» Exercise requirements:
Each entry below must be repeated exactly. Leave the pictures out of it.
====== Extracted material ======
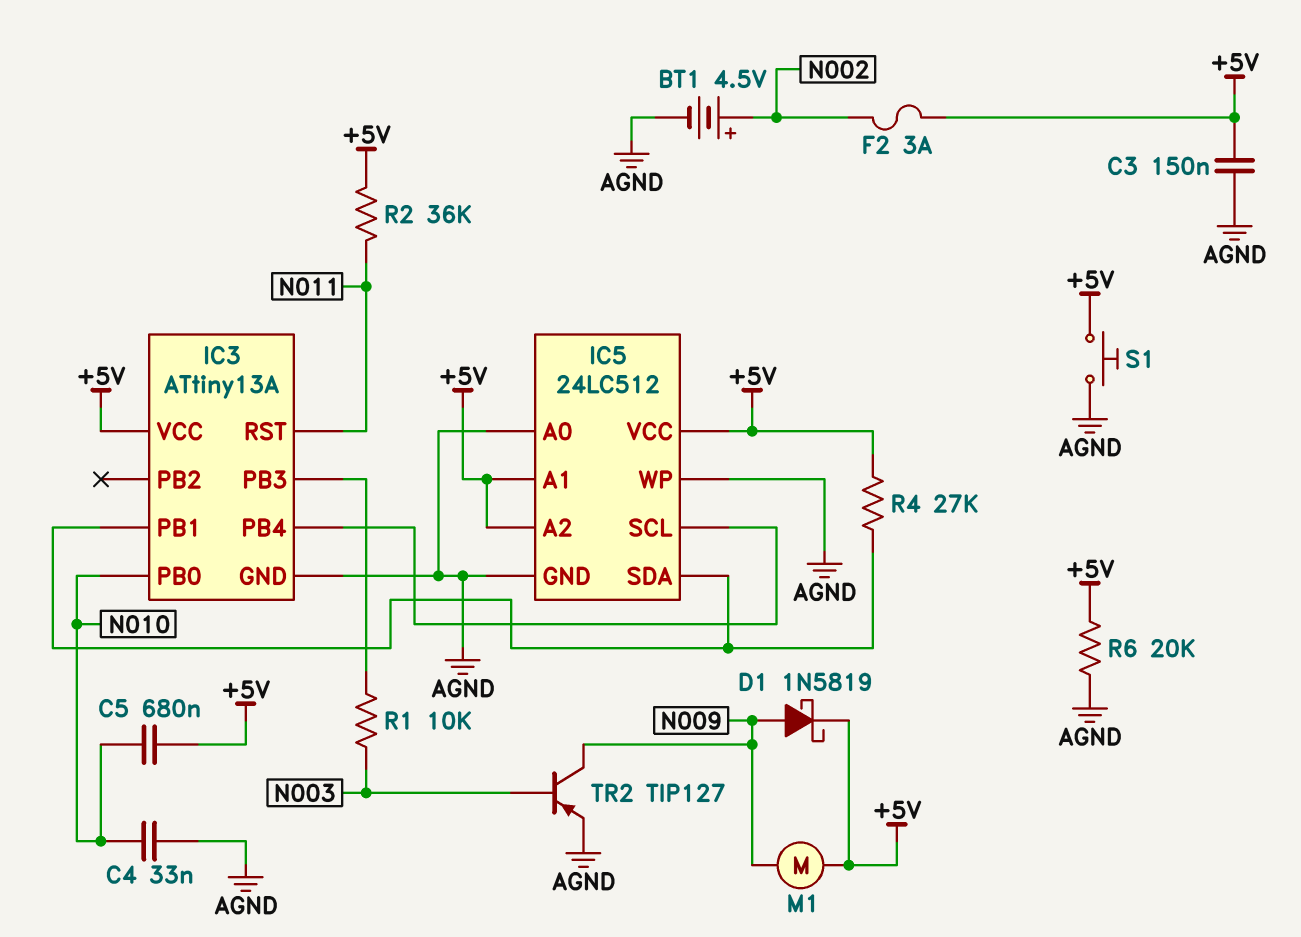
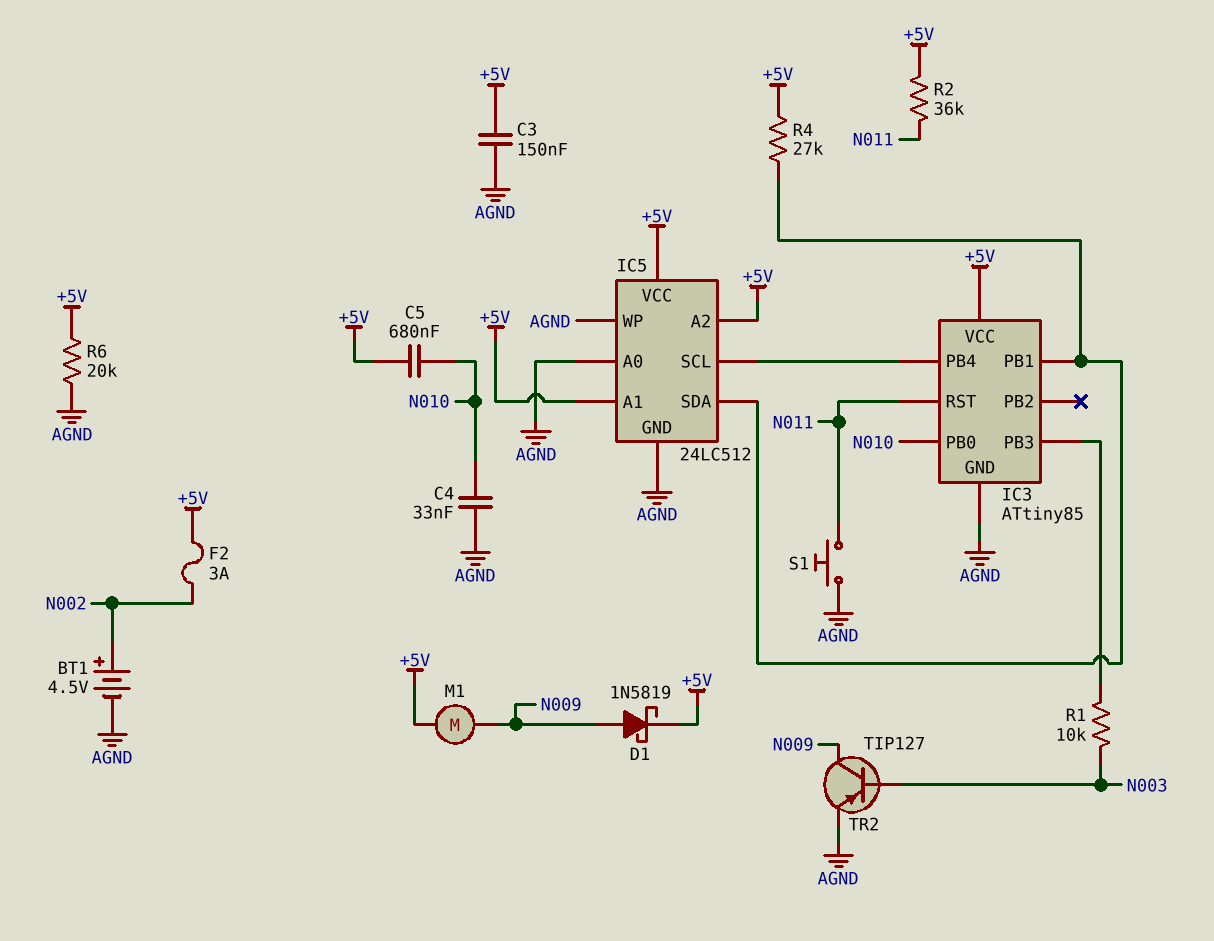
IC3: ATtiny13A -> ATtiny85
S1: button (+5V, AGND) -> button (AGND, N011)

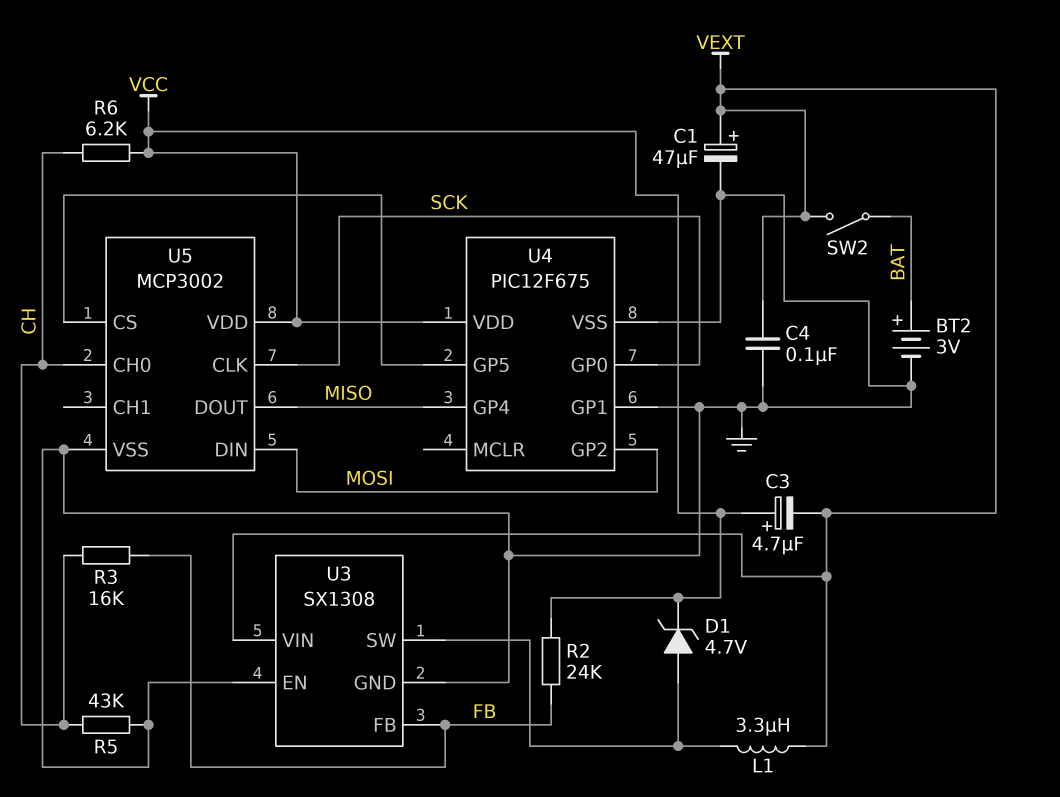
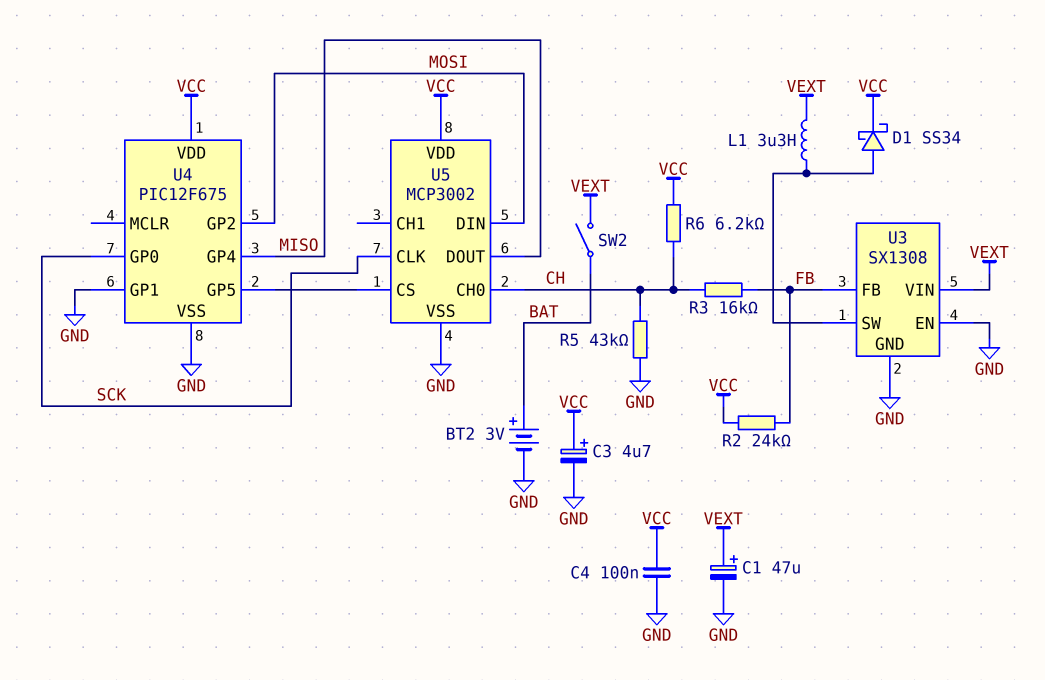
C3: 4.7uF (plus VCC, minus VEXT) -> 4.7uF (plus VCC, minus GND)
C4: 100nF (GND, VEXT) -> 100nF (GND, VCC)
D1: zener 4.7V (A U3/SW, K VCC) -> schottky SS34 (A U3/SW, K VCC)

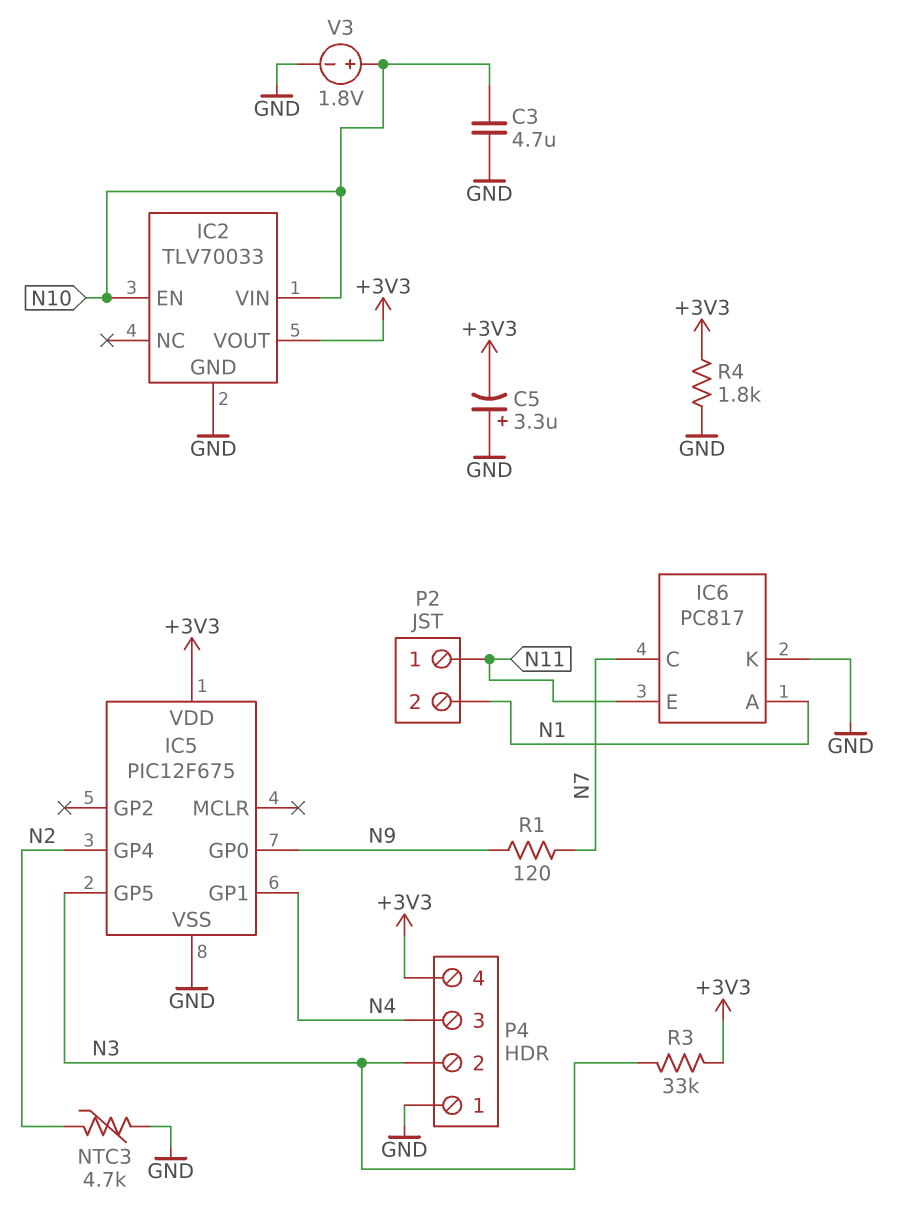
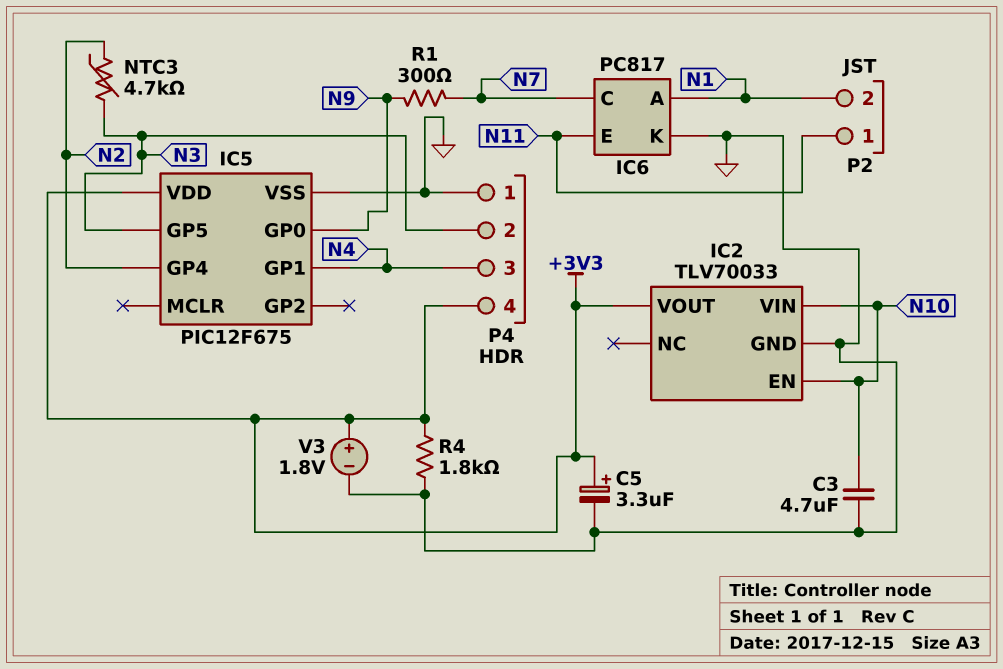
C5: 3.3uF (plus GND, minus +3V3) -> 3.3uF (plus +3V3, minus GND)
NTC3: 4.7k (GND, N2) -> 4.7k (N2, N3)
R1: 120 (N7, N9) -> 300 (N7, N9)
R3: 33k (+3V3, N3) -> none
V3: 1.8V (plus N10, minus GND) -> 1.8V (plus +3V3, minus GND)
======
» Reply to the task:
IC3: ATtiny13A -> ATtiny85
S1: button (+5V, AGND) -> button (AGND, N011)

C3: 4.7uF (plus VCC, minus VEXT) -> 4.7uF (plus VCC, minus GND)
C4: 100nF (GND, VEXT) -> 100nF (GND, VCC)
D1: zener 4.7V (A U3/SW, K VCC) -> schottky SS34 (A U3/SW, K VCC)

C5: 3.3uF (plus GND, minus +3V3) -> 3.3uF (plus +3V3, minus GND)
NTC3: 4.7k (GND, N2) -> 4.7k (N2, N3)
R1: 120 (N7, N9) -> 300 (N7, N9)
R3: 33k (+3V3, N3) -> none
V3: 1.8V (plus N10, minus GND) -> 1.8V (plus +3V3, minus GND)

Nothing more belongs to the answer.